#### [Activity]
Without the pictures, return each record as it appears.

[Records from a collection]
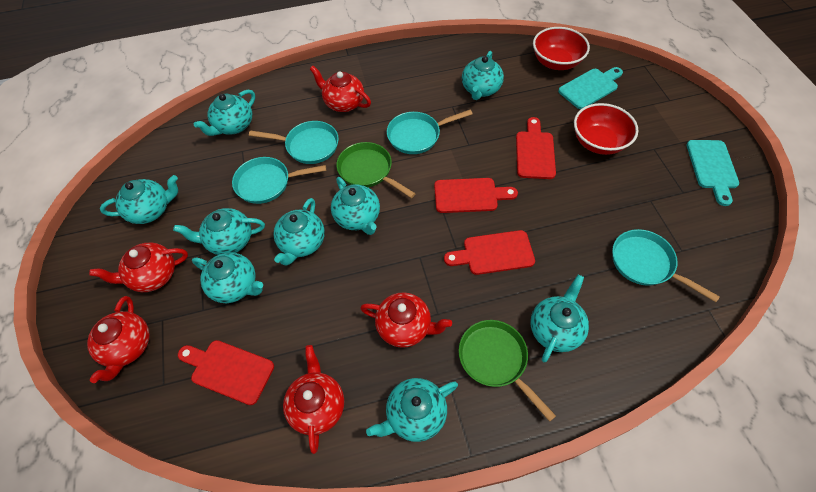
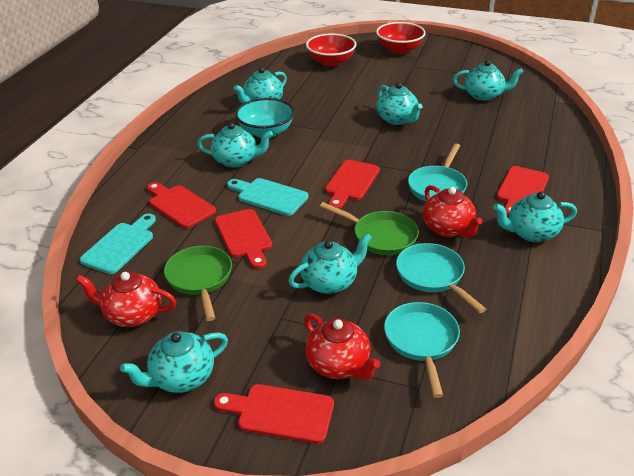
red cutting board: 4 -> 5
red teapot: 5 -> 3
turquoise bowl: 0 -> 1
turquoise pan: 4 -> 3
turquoise teapot: 9 -> 7

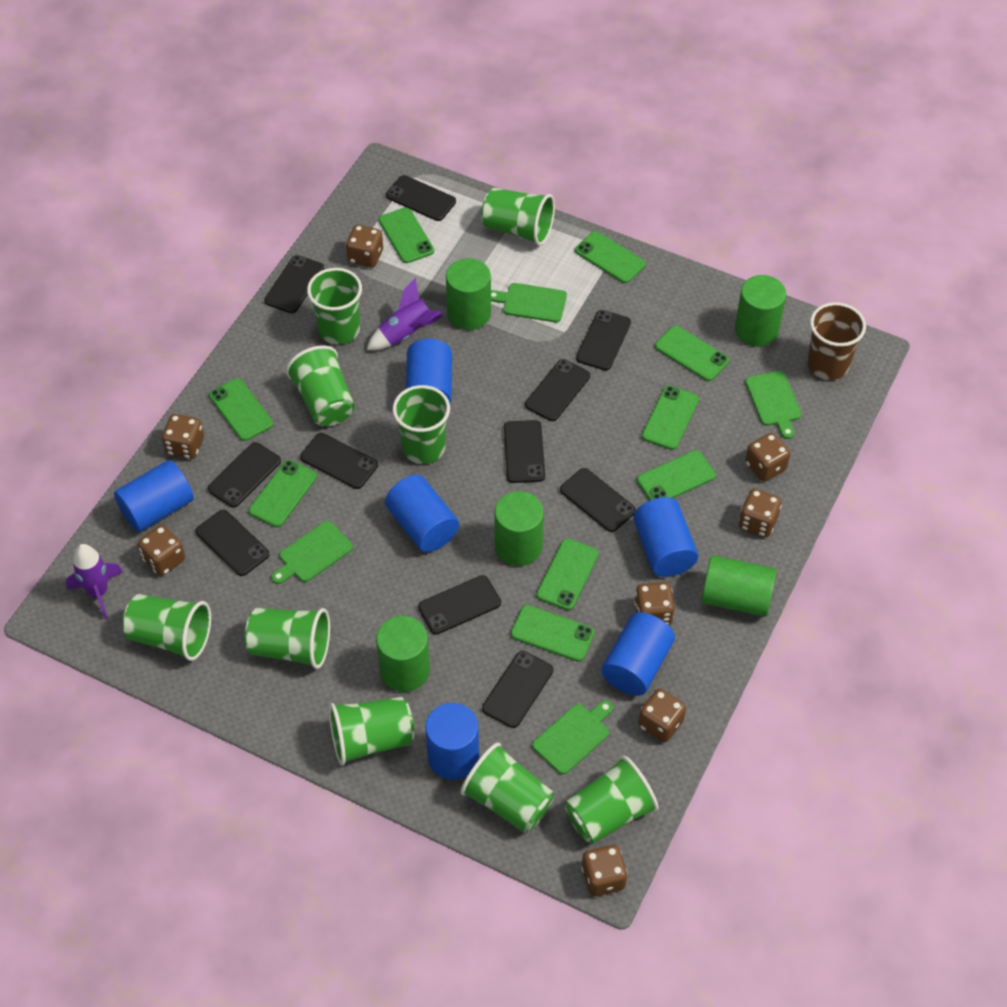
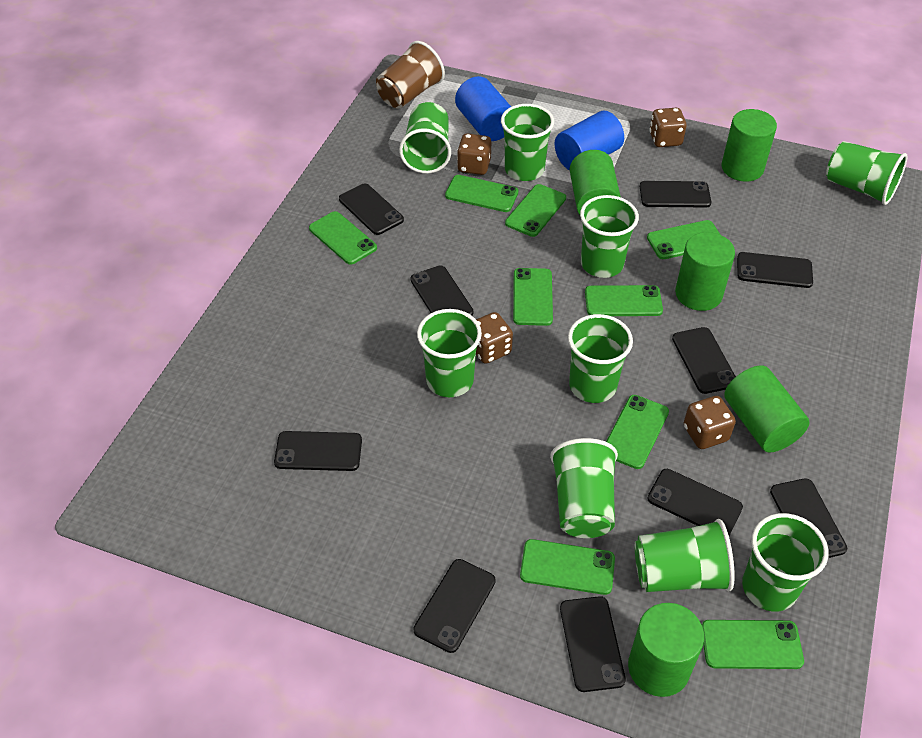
black phone: 11 -> 10
blue cylinder: 6 -> 2
brown dice: 8 -> 4
green cutting board: 4 -> 0
purple rocket: 2 -> 0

#### [Answer]
red cutting board: 4 -> 5
red teapot: 5 -> 3
turquoise bowl: 0 -> 1
turquoise pan: 4 -> 3
turquoise teapot: 9 -> 7

black phone: 11 -> 10
blue cylinder: 6 -> 2
brown dice: 8 -> 4
green cutting board: 4 -> 0
purple rocket: 2 -> 0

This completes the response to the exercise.